▶ [THE PROBLEM]: Only some lines are wanted: please transcribe exactly those from the one containing "exchanged: wallet (blue)" through the end of the data, pictures excluded.

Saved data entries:
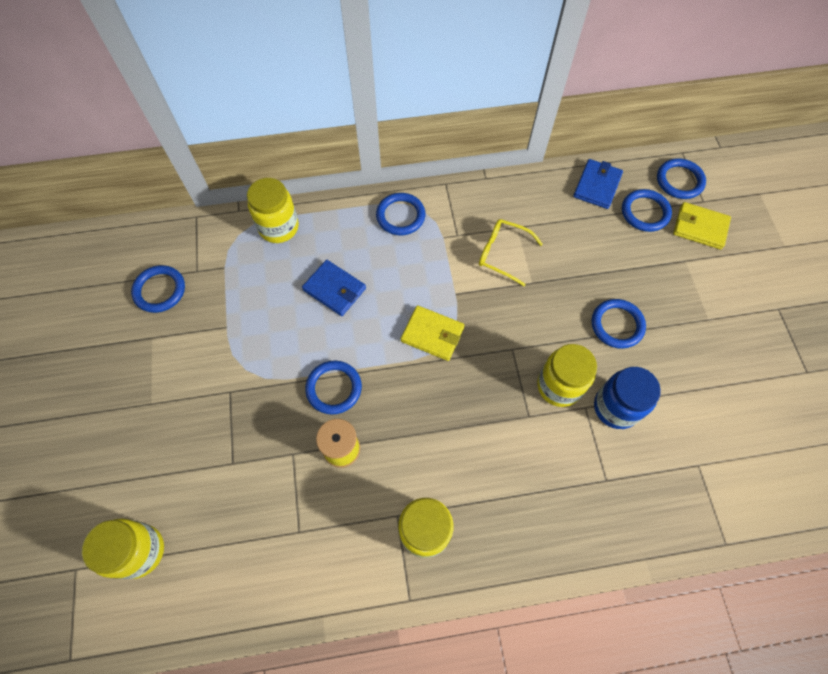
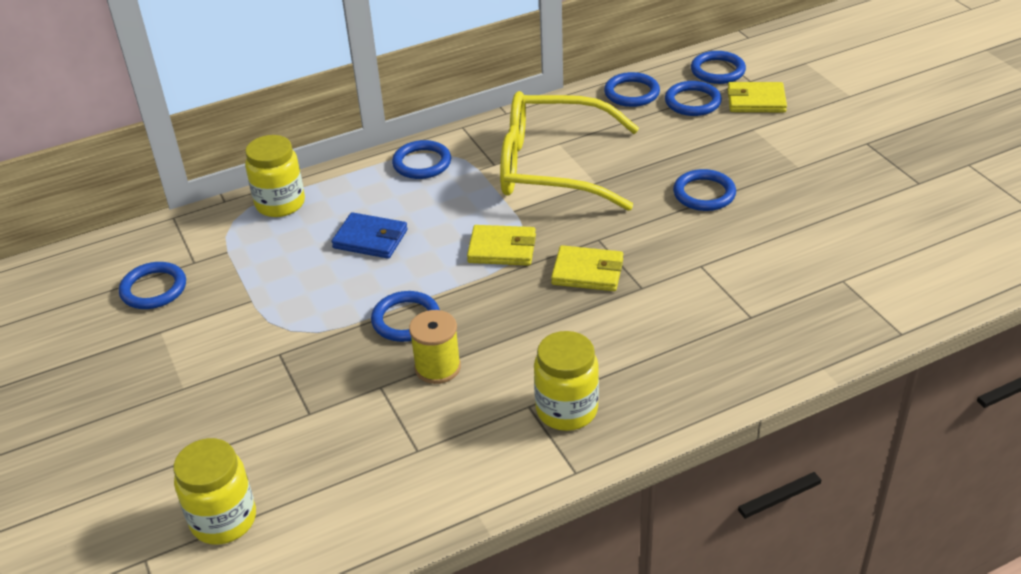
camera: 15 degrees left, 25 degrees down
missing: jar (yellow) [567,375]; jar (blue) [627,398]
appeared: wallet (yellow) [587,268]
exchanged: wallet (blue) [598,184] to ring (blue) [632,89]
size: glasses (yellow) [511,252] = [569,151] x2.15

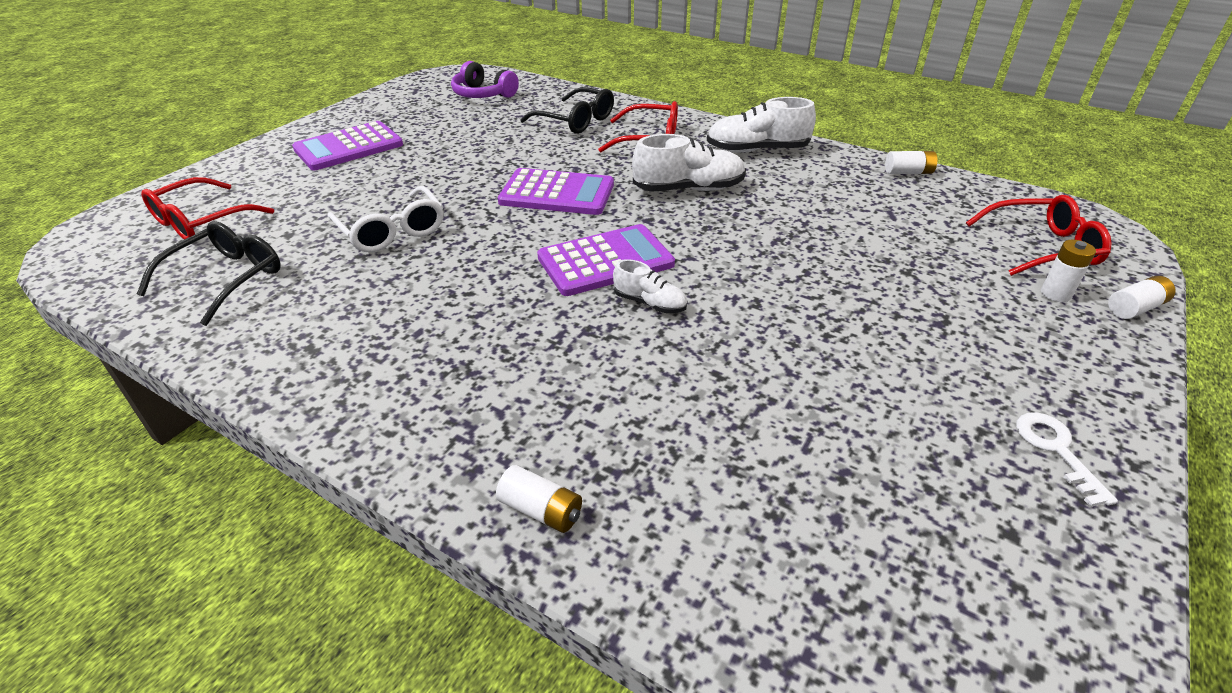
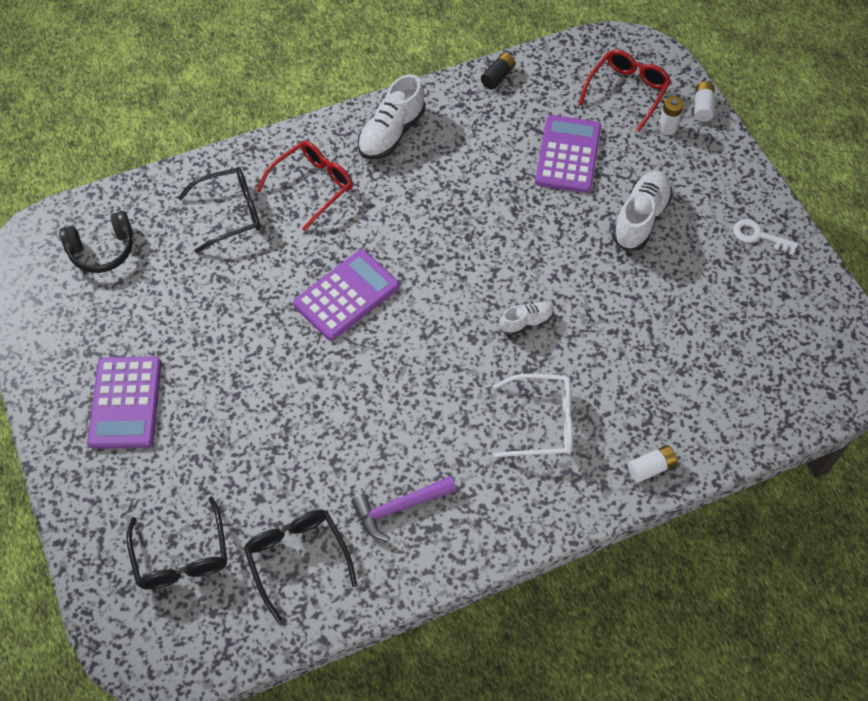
camera: 55 degrees left, 20 degrees up
appeared: hammer (purple) [404,508]
relocated: glasses (white) [385,219] to [533,416]; calculator (purple) [606,260] to [568,154]; shoe (white) [689,163] to [642,210]
colour: glasses (red) [207,208] to glasses (black) [176,542]; headphones (purple) [485,79] to headphones (black) [96,242]; battery (white) [911,162] to battery (black) [498,71]

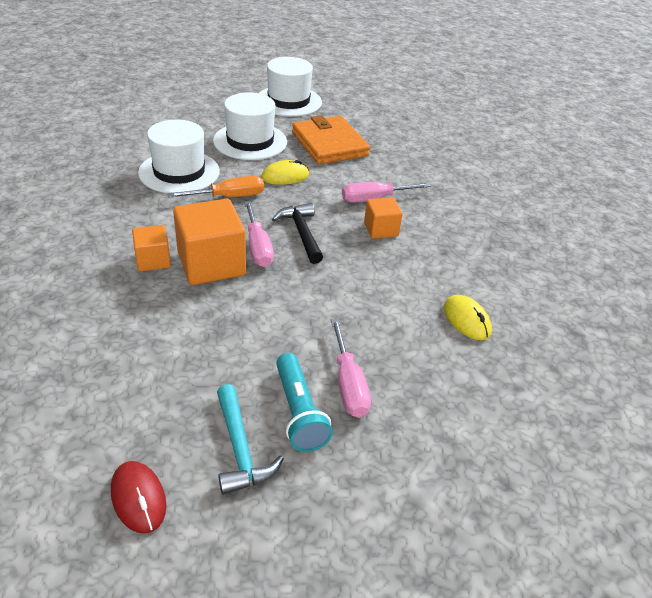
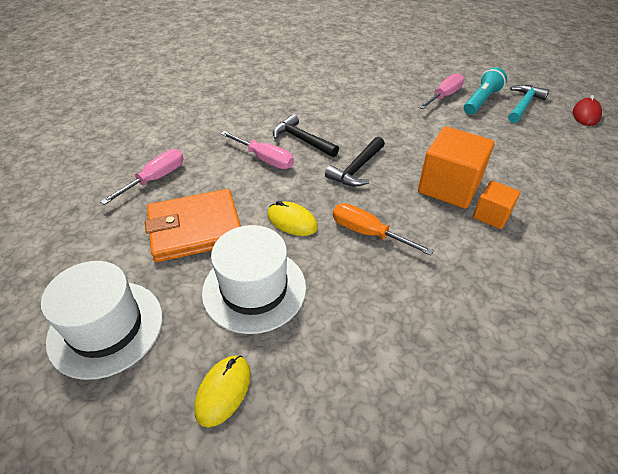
camera: 125 degrees left, 5 degrees up
missing: hat (white) [179,156]
relocated: screwdriver (pink) [259,234] to [142,177]; mouse (yellow) [468,317] to [222,392]
exchanged: cube (orange) [383,218] to hammer (black) [306,135]
spun: wallet (orange) [331,139] = [193,225] 45 degrees clockwise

▶ [SOLVED EXERCISE]:
exchanged: wallet (blue) [598,184] to ring (blue) [632,89]
size: glasses (yellow) [511,252] = [569,151] x2.15

camera: 55 degrees left, 20 degrees up
appeared: hammer (purple) [404,508]
relocated: glasses (white) [385,219] to [533,416]; calculator (purple) [606,260] to [568,154]; shoe (white) [689,163] to [642,210]
colour: glasses (red) [207,208] to glasses (black) [176,542]; headphones (purple) [485,79] to headphones (black) [96,242]; battery (white) [911,162] to battery (black) [498,71]

camera: 125 degrees left, 5 degrees up
missing: hat (white) [179,156]
relocated: screwdriver (pink) [259,234] to [142,177]; mouse (yellow) [468,317] to [222,392]
exchanged: cube (orange) [383,218] to hammer (black) [306,135]
spun: wallet (orange) [331,139] = [193,225] 45 degrees clockwise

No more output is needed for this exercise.